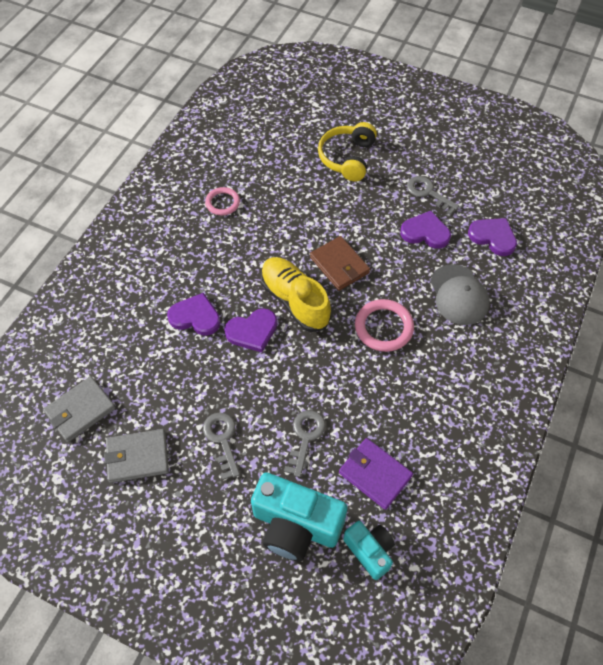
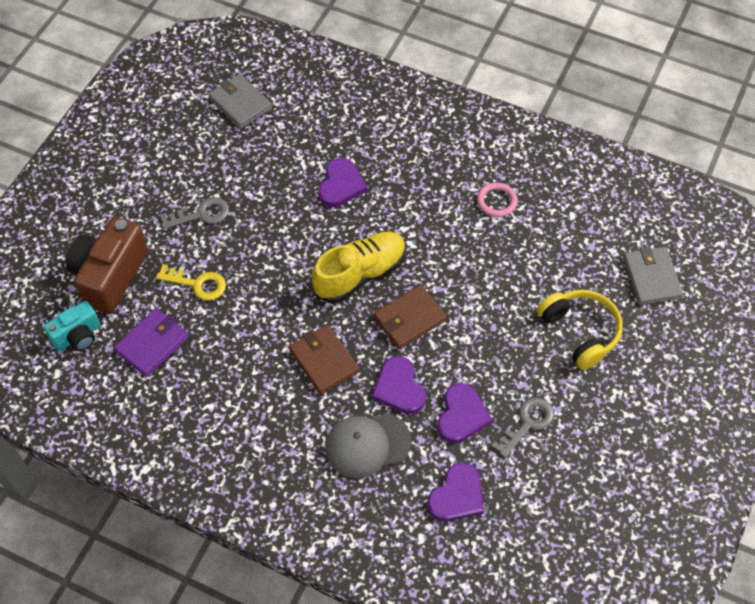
camera: 90 degrees right, 0 degrees up
(137, 457) = (190, 150): grey wallet -> grey wallet (651, 277)
(252, 331) = (322, 235): purple heart -> purple heart (399, 388)
(296, 525) = (110, 276): turquoise camera -> brown camera
(305, 437) = (197, 284): grey key -> yellow key
(347, 158) = (580, 332): yellow headphones -> yellow headphones turned 45 degrees clockwise
(383, 327) = (324, 361): pink ring -> brown wallet

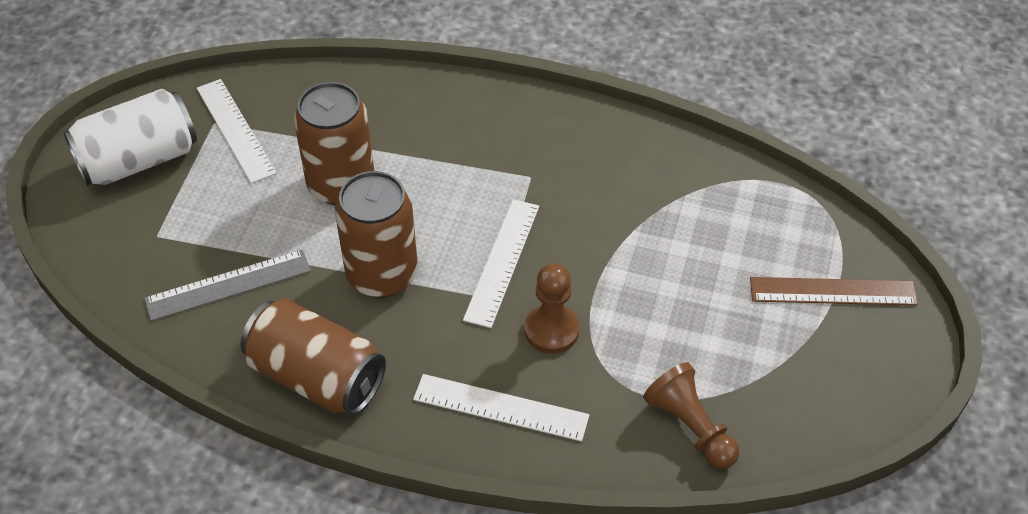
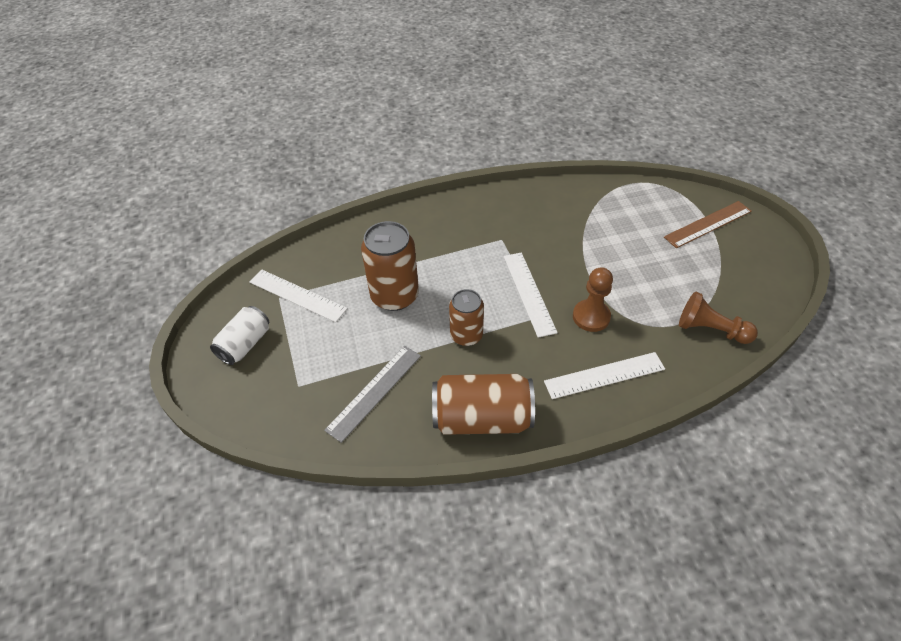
camera: 30 degrees left, 0 degrees up
(139, 160) = (245, 344): white can -> white can, size x0.64
(382, 274) = (466, 335): brown can -> brown can, size x0.64

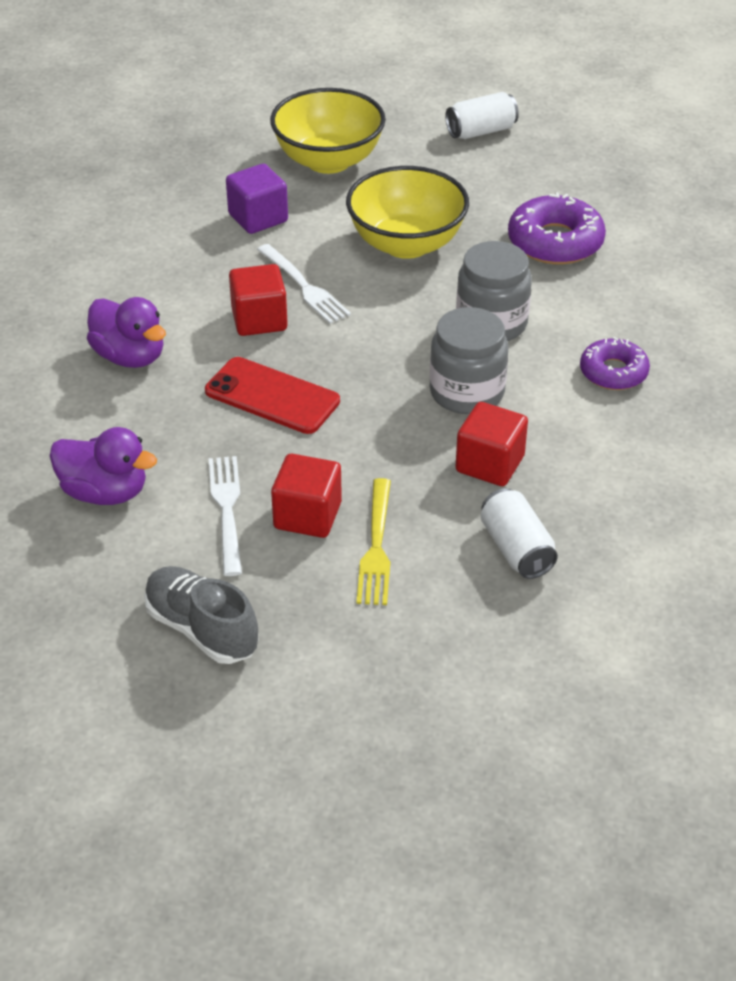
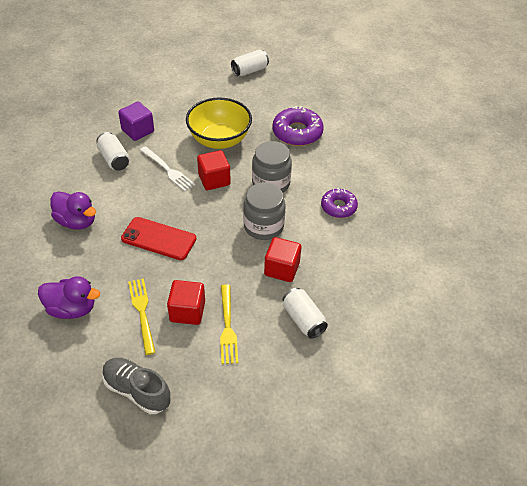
camera: 10 degrees left, 5 degrees up
(209, 261) = (114, 159): none -> white can
(227, 510) = (142, 312): white fork -> yellow fork
(259, 320) = (146, 192): red cube -> red cube (214, 180)
(328, 161) = (171, 94): yellow bowl -> none

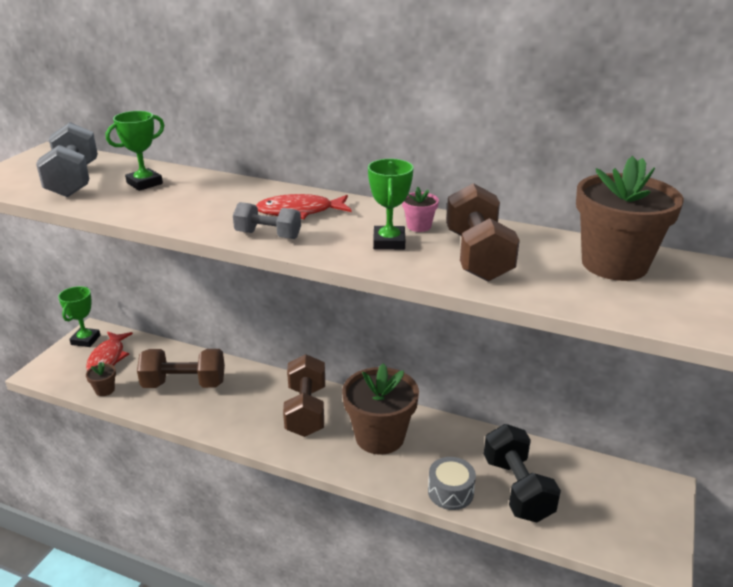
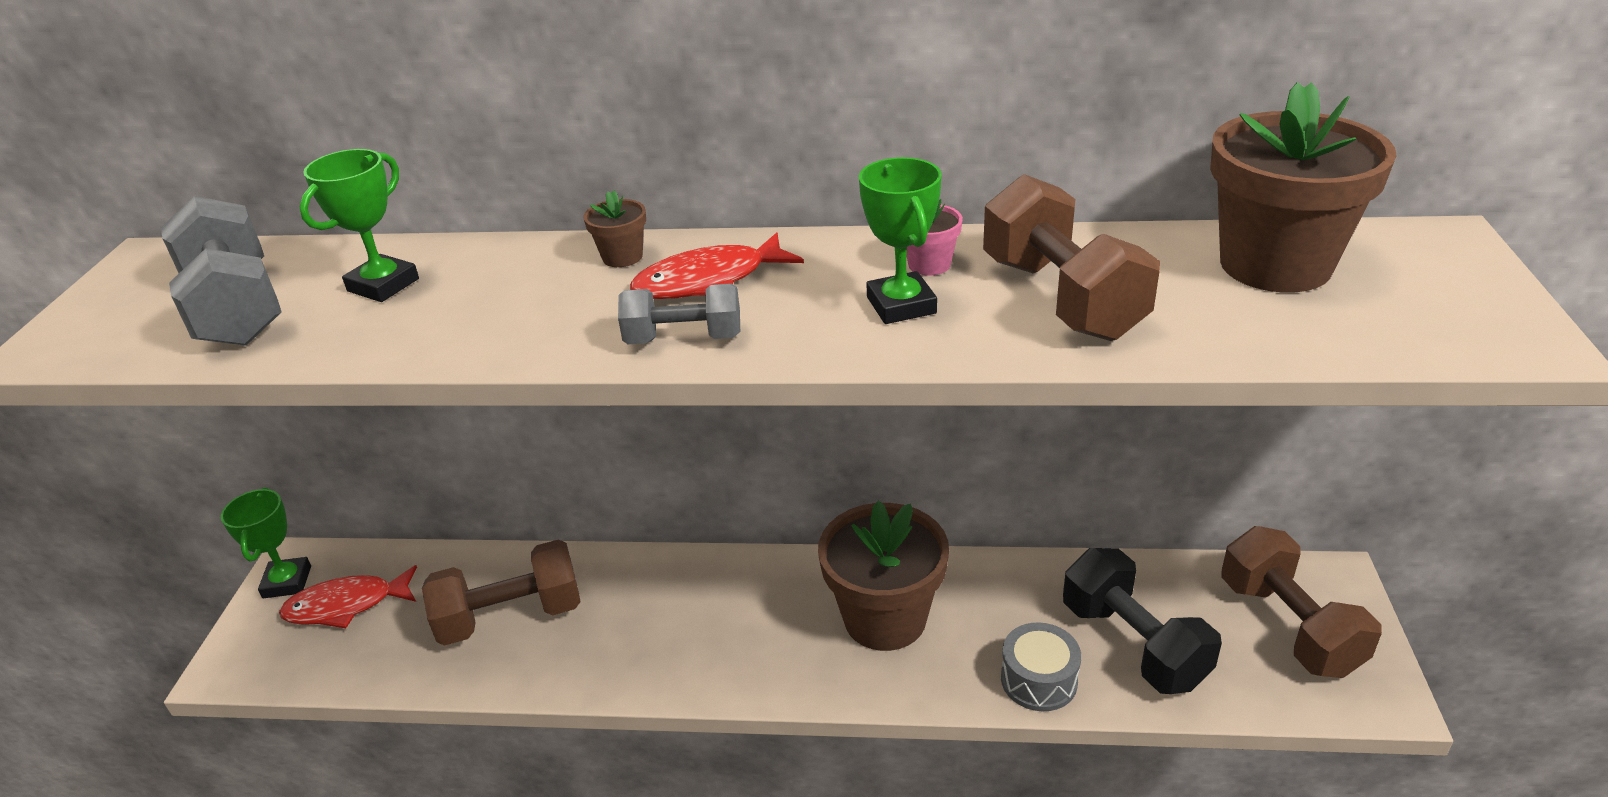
camera: 15 degrees left, 5 degrees up
(105, 390) = (369, 667): brown flower pot -> brown flower pot (622, 257)
(108, 358) = (346, 605): red fish -> red fish turned 90 degrees clockwise
(306, 411) = (744, 606): brown dumbbell -> brown dumbbell (1289, 626)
● ● ● ● ●
Task prompt
Return exactly the run of lines that opens with the one containing "camera: 15 degrees left, 5 degrees up" and closes with the last line of the records above.

Completed exercise
camera: 15 degrees left, 5 degrees up
(105, 390) = (369, 667): brown flower pot -> brown flower pot (622, 257)
(108, 358) = (346, 605): red fish -> red fish turned 90 degrees clockwise
(306, 411) = (744, 606): brown dumbbell -> brown dumbbell (1289, 626)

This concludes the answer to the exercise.